▶ Task details
Below are records; how many of their lines contain "PMOS"? Answer with only the number.

###

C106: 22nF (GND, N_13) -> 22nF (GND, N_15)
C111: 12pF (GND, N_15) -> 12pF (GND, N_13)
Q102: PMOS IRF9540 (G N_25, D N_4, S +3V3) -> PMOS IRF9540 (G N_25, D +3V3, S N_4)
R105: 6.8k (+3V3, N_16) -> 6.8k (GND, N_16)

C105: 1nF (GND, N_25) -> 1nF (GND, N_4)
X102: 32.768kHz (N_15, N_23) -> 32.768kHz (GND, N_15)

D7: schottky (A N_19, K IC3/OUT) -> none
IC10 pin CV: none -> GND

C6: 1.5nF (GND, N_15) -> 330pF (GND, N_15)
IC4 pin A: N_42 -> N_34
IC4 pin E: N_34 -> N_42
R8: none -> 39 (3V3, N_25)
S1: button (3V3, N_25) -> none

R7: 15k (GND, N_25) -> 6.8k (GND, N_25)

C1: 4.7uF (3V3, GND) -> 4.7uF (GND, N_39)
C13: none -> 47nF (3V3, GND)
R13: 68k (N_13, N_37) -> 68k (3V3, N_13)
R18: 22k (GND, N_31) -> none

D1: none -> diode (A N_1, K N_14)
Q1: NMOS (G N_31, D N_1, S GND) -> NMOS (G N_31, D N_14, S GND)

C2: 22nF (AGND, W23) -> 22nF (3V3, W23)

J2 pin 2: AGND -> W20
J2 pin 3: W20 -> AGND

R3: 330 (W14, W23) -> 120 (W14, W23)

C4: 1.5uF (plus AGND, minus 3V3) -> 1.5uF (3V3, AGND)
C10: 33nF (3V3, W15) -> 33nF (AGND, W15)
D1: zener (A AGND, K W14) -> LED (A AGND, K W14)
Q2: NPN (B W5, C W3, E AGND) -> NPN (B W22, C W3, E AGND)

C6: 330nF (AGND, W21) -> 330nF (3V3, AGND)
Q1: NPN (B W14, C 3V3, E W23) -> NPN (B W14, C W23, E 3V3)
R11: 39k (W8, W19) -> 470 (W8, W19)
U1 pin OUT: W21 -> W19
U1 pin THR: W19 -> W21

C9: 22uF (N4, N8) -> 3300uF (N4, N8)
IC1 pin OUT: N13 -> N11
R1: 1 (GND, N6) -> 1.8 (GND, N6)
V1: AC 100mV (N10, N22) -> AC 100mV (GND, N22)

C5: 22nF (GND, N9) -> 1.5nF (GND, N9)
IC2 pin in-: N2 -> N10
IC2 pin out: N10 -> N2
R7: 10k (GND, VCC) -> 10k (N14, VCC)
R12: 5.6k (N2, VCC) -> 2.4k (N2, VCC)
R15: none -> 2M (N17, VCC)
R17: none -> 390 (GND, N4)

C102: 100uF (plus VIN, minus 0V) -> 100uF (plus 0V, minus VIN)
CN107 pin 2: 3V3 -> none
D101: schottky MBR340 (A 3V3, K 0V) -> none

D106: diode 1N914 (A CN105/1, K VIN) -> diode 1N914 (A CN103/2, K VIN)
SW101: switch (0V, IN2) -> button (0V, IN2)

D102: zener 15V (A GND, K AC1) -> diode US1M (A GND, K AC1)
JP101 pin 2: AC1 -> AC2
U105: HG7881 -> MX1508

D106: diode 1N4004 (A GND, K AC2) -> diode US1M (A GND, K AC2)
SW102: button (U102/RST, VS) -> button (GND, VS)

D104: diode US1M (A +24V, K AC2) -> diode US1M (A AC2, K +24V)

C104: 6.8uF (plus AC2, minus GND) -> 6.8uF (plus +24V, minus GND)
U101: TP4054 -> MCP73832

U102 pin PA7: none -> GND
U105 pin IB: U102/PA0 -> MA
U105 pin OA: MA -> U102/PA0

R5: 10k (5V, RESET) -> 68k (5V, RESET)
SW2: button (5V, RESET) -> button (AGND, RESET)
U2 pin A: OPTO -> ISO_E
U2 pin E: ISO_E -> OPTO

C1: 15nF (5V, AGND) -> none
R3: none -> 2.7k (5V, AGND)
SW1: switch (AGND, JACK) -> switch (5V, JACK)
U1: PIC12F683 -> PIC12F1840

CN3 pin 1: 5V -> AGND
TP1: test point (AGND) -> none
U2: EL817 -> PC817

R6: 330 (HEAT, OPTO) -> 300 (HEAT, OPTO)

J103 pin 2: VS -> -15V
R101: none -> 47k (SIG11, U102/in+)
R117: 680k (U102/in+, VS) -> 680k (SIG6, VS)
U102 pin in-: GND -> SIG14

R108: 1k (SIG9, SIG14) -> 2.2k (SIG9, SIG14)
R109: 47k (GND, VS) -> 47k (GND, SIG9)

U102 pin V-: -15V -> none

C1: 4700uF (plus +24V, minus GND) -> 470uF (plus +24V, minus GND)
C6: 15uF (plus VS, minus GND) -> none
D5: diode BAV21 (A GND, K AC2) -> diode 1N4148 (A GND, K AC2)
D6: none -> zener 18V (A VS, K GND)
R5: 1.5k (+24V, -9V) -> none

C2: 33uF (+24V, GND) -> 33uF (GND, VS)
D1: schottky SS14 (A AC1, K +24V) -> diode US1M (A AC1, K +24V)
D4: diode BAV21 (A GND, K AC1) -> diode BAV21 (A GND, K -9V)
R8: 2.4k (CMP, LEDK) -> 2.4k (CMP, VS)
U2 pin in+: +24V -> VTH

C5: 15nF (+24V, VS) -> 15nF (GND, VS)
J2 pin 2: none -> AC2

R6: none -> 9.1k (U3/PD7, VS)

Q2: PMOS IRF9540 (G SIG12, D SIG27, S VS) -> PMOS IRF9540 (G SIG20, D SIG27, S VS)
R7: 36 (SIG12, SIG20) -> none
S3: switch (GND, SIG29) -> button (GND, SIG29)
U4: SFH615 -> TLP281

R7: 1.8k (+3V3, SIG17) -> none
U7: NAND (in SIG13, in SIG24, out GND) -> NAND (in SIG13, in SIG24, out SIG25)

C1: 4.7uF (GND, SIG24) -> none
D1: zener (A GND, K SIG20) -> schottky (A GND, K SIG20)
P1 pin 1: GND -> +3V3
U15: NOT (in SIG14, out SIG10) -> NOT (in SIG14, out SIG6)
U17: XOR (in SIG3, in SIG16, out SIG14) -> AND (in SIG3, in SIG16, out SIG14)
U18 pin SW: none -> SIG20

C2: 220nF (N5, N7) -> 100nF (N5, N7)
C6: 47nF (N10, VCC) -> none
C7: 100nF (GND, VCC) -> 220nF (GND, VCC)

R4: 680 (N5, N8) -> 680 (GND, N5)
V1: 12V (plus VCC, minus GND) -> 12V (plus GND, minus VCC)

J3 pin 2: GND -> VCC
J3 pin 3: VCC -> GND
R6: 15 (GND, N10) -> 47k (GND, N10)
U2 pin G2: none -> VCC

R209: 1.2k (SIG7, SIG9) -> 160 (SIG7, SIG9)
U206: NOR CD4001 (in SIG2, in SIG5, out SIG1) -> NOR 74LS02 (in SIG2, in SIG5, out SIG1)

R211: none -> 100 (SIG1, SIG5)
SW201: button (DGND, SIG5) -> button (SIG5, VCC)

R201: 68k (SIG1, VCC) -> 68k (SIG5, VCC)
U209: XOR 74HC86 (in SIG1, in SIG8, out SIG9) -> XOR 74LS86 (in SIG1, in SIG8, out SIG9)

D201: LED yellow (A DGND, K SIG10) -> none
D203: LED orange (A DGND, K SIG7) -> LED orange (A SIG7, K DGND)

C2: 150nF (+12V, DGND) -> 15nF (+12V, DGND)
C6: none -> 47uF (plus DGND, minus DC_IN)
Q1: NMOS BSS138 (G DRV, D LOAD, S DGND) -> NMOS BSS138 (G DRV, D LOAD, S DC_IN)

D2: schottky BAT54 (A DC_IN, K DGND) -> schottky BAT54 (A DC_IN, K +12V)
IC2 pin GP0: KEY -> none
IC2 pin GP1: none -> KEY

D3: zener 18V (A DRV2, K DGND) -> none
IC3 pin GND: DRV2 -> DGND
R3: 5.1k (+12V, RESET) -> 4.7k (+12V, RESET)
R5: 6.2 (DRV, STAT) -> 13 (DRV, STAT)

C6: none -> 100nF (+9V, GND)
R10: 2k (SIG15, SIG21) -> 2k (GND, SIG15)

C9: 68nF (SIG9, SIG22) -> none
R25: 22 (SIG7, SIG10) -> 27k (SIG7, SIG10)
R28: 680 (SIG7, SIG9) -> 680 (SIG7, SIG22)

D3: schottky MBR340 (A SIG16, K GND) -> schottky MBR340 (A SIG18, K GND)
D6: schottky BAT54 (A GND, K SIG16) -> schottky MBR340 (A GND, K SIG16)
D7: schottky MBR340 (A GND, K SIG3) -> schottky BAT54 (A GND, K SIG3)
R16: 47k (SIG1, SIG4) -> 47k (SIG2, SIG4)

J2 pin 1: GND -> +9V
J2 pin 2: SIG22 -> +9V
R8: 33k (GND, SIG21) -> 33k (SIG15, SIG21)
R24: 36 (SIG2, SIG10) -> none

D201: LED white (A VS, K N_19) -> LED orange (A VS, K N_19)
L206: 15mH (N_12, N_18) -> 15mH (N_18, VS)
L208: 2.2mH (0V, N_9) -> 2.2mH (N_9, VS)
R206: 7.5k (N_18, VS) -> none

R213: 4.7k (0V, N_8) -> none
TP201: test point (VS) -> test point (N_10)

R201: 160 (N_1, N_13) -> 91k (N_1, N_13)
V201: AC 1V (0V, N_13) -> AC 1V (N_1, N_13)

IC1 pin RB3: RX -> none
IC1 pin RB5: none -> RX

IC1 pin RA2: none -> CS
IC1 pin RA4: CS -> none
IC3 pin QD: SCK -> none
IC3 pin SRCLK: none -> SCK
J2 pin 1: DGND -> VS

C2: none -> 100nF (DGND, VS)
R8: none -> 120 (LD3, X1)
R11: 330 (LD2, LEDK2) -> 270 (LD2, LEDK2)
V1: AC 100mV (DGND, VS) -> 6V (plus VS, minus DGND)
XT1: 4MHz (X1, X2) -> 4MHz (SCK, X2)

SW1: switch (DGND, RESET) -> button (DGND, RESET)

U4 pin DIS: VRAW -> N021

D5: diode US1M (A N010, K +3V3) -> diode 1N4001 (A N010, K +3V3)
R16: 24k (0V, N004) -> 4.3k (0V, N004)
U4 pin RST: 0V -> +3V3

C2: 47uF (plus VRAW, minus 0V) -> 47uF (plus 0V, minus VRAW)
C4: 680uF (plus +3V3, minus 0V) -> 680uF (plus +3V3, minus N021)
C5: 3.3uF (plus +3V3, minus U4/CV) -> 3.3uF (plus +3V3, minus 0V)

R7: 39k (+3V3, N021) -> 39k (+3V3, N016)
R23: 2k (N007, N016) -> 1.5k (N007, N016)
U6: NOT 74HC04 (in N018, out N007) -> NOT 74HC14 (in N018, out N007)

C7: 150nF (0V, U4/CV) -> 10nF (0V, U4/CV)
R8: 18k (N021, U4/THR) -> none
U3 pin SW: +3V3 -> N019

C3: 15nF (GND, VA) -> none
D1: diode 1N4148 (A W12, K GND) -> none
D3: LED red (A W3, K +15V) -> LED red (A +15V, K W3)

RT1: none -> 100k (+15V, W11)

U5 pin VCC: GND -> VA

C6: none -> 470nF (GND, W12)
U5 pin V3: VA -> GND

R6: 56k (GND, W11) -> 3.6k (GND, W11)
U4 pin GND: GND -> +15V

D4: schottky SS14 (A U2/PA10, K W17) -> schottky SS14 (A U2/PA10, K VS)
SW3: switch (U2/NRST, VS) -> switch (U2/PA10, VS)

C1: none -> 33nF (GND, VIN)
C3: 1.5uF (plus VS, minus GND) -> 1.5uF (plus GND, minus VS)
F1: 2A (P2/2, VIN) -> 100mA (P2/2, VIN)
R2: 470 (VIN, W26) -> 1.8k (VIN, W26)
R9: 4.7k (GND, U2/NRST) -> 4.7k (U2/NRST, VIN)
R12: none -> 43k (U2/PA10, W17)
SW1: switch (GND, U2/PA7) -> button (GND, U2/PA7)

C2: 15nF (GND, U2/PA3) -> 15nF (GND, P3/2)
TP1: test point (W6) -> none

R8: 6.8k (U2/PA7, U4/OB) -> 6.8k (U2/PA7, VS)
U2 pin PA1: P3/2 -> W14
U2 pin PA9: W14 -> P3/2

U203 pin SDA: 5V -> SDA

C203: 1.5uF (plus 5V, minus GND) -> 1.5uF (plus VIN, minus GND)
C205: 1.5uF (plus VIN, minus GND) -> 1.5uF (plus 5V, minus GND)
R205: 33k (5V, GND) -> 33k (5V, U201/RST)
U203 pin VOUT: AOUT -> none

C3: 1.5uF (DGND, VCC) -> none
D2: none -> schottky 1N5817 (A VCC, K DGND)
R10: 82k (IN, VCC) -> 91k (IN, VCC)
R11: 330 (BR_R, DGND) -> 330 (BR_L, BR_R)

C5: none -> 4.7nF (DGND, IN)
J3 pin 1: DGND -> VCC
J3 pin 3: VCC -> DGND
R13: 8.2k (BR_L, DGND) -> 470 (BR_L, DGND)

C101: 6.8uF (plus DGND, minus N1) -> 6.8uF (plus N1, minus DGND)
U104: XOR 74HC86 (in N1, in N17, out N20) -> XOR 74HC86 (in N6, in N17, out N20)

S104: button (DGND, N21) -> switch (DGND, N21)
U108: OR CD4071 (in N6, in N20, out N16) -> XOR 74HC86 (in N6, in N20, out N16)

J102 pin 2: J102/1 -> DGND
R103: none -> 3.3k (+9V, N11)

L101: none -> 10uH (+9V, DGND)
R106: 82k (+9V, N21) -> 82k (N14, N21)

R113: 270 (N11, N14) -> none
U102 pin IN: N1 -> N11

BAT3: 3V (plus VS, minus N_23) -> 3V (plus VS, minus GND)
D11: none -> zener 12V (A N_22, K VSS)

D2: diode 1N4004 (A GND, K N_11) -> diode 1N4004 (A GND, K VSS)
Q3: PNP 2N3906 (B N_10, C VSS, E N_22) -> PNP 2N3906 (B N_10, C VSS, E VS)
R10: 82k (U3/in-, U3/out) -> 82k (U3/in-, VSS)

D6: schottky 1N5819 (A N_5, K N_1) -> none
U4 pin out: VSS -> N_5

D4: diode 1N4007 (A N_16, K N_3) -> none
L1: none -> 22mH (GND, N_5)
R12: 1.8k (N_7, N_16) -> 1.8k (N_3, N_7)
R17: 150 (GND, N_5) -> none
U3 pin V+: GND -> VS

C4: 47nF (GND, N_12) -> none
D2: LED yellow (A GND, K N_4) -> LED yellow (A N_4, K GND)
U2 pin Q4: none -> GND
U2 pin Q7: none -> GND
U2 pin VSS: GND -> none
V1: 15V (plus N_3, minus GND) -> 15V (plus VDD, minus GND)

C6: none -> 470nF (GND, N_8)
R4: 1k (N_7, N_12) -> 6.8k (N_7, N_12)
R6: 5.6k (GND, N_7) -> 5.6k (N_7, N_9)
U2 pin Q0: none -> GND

###

▶ Answer to this task
2